§ **ASSIGNMENT**
The expected output is every line from the one containing "[333,100,404,133]" to the end of the data below, exactly, and no other line.

[Object state change records]

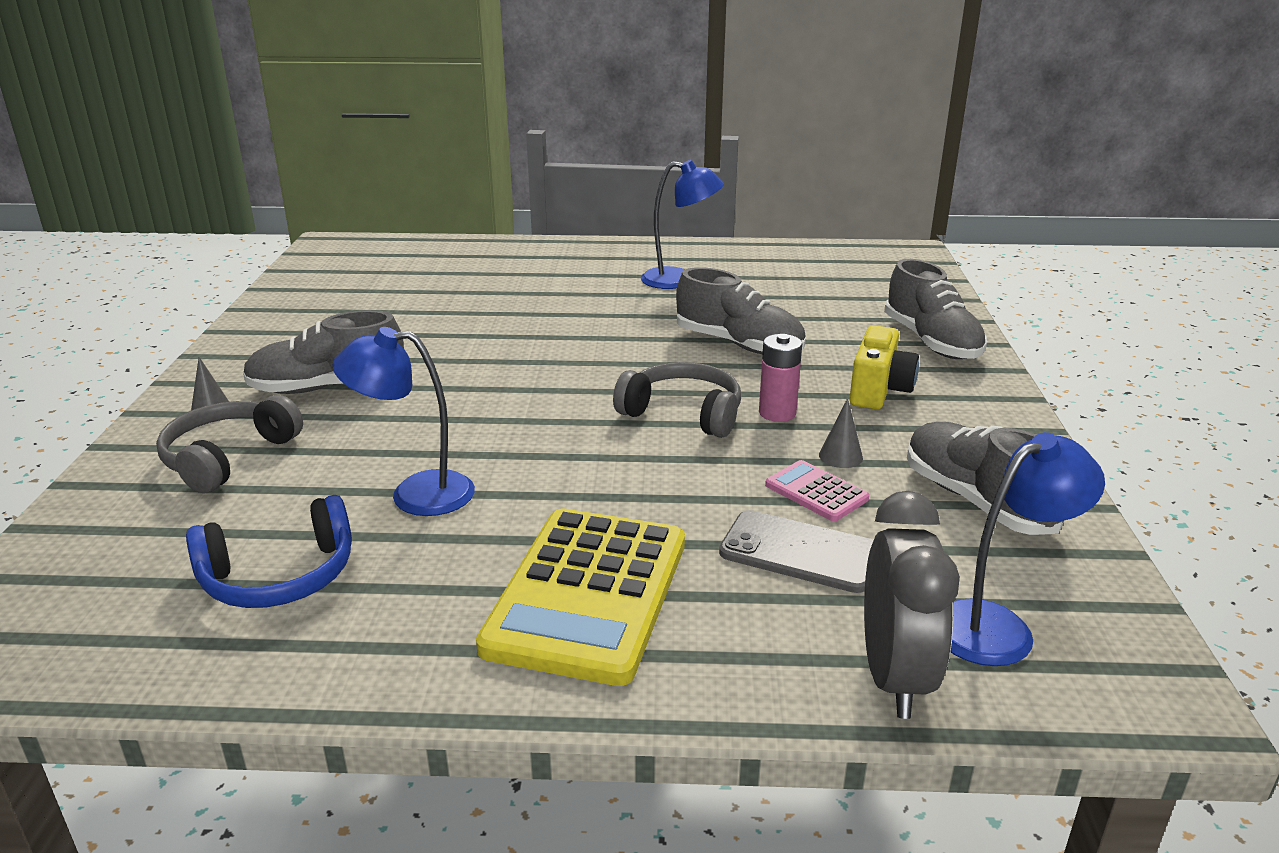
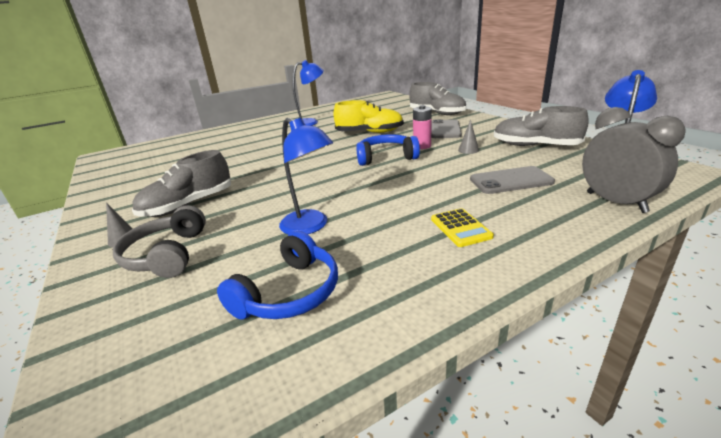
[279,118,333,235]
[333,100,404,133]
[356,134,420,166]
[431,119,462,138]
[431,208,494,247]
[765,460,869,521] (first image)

§ **WRITTEN ANSWER**
[333,100,404,133]
[356,134,420,166]
[431,119,462,138]
[431,208,494,247]
[765,460,869,521] (first image)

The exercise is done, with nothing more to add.